◆ What you will do:
Collect every line of the data below that contains the string "clef", and treat case as significant.

(Saved data entries)
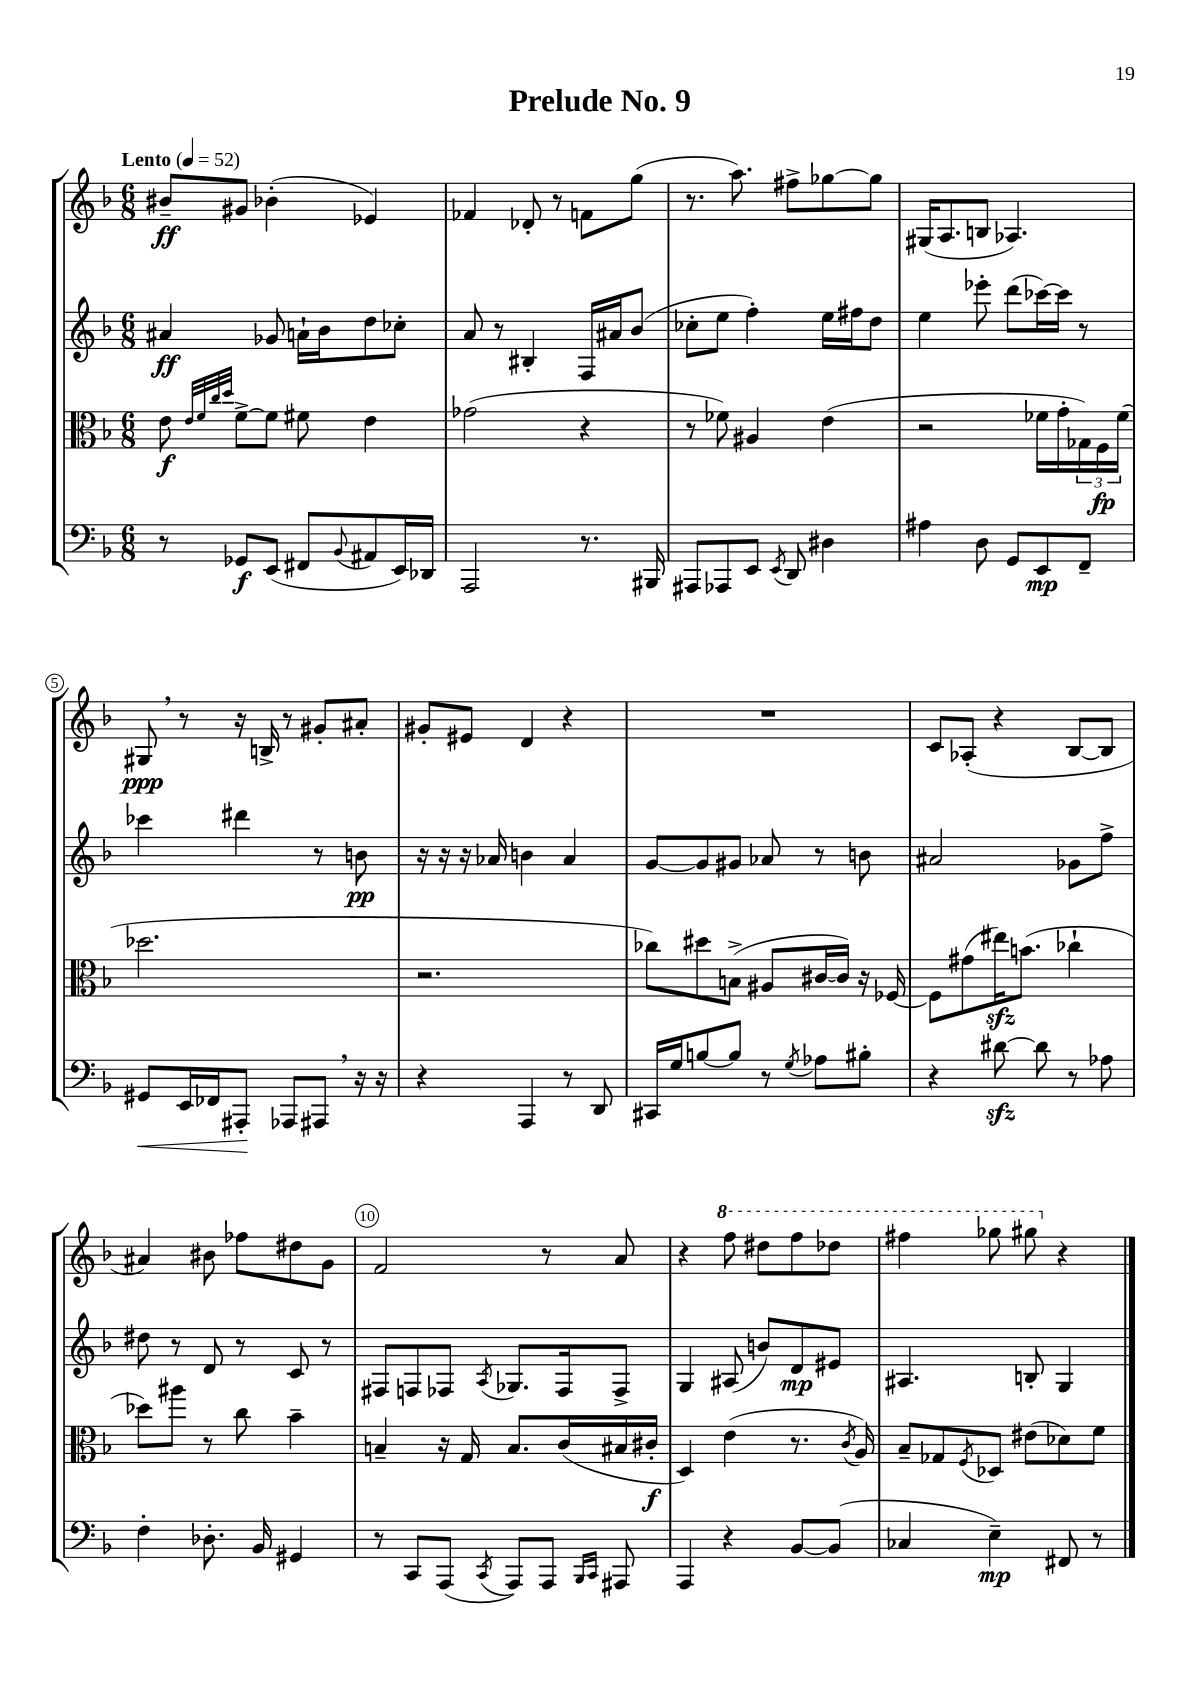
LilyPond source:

\header { title = "Prelude No. 9" }
<<
\new StaffGroup <<
\new Staff = "s0" {
    \clef treble \key f \major \numericTimeSignature \time 6/8 \tempo "Lento" 4 = 52
    bis'8--\ff gis'8 bes'4-.( ees'4) |
    fes'4 des'8-. r8 f'8 g''8( |
    r8. a''8.) fis''8-> ges''8~ ges''8 |
    gis16( a8. b8 aes4.) |
    gis8\ppp \breathe r8 r16 b16-> r8 gis'8-. ais'8-. |
    gis'8-. eis'8 d'4 r4 |
    R2. |
    c'8 aes8-.( r4 bes8~ bes8 |
    ais'4) bis'8 fes''8 dis''8 g'8 |
    f'2 r8 a'8 |
    r4 \ottava #1 f'''8 dis'''8 f'''8 des'''8 |
    fis'''4 ges'''8 gis'''8 \ottava #0 r4 \bar "|." |
}
\new Staff = "s1" {
    \clef treble \key f \major \numericTimeSignature \time 6/8
    ais'4\ff ges'8 a'16-! bes'16 d''8 ces''8-. |
    a'8 r8 bis4-. f16 ais'16 bes'8( |
    ces''8-. e''8 f''4-.) e''16 fis''16 d''8 |
    e''4 ees'''8-. d'''8( ces'''16~) ces'''16 r8 |
    ces'''4 dis'''4 r8 b'8\pp |
    r16 r16 r16 aes'16 b'4 aes'4 |
    g'8~ g'8 gis'8 aes'8 r8 b'8 |
    ais'2 ges'8 f''8-> |
    dis''8 r8 d'8 r8 c'8 r8 |
    fis8 f8 fes8 \acciaccatura { a8 } ges8. fes16 fes8-> |
    g4 ais8( b'8) d'8\mp eis'8 |
    ais4. b8-. g4 \bar "|." |
}
\new Staff = "s2" {
    \clef alto \key f \major \numericTimeSignature \time 6/8
    e'8\f \grace { e'32 f'32 c''32 d''32 } f'8~-> f'8 fis'8 e'4 |
    ges'2( r4 |
    r8 fes'8) ais4 e'4( |
    r2 fes'16 g'16-. \tuplet 3/2 { ges16) f16\fp fes'16( } |
    des''2. |
    r2. |
    ces''8) dis''8 b8->( ais8 cis'16~ cis'16) r16 fes16~ |
    fes8 gis'8( eis''16\sfz) b'8.( ces''4-! |
    des''8) ais''8 r8 c''8 bes'4-- |
    b4-- r16 g16 b8. c'16( bis16 cis'16-.\f |
    d4) e'4( r8. \acciaccatura { c'8 } a16) |
    bes8-- ges8 \acciaccatura { f8 } des8 eis'8( des'8) f'8 \bar "|." |
}
\new Staff = "s3" {
    \clef bass \key f \major \numericTimeSignature \time 6/8
    r8 ges,8\f e,8( fis,8 \appoggiatura { bes,8 } ais,8 e,16) des,16 |
    a,,2 r8. bis,,16 |
    ais,,8 aes,,8 e,8 \acciaccatura { e,8 } d,8 dis4 |
    ais4 d8 g,8 e,8\mp f,8-- |
    gis,8\< e,16 fes,16 ais,,8-.\! aes,,8 ais,,8 \breathe r16 r16 |
    r4 a,,4 r8 d,8 |
    cis,16 g16 b8~ b8 r8 \acciaccatura { g8 } aes8 bis8-. |
    r4 dis'8~\sfz dis'8 r8 aes8 |
    f4-. des8.-. bes,16 gis,4 |
    r8 c,8 a,,8( \acciaccatura { c,8 } a,,8) a,,8 \grace { bes,,16 c,16 } ais,,8 |
    a,,4 r4 bes,8~ bes,8( |
    ces4 e4--\mp) fis,8 r8 \bar "|." |
}
>>
>>
\layout { \context { \Score \override BarNumber.break-visibility = ##(#f #t #t) barNumberVisibility = #(every-nth-bar-number-visible 5) \override BarNumber.stencil = #(make-stencil-circler 0.1 0.3 ly:text-interface::print) } }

◆ Task result:
    \clef treble \key f \major \numericTimeSignature \time 6/8 \tempo "Lento" 4 = 52
    \clef treble \key f \major \numericTimeSignature \time 6/8
    \clef alto \key f \major \numericTimeSignature \time 6/8
    \clef bass \key f \major \numericTimeSignature \time 6/8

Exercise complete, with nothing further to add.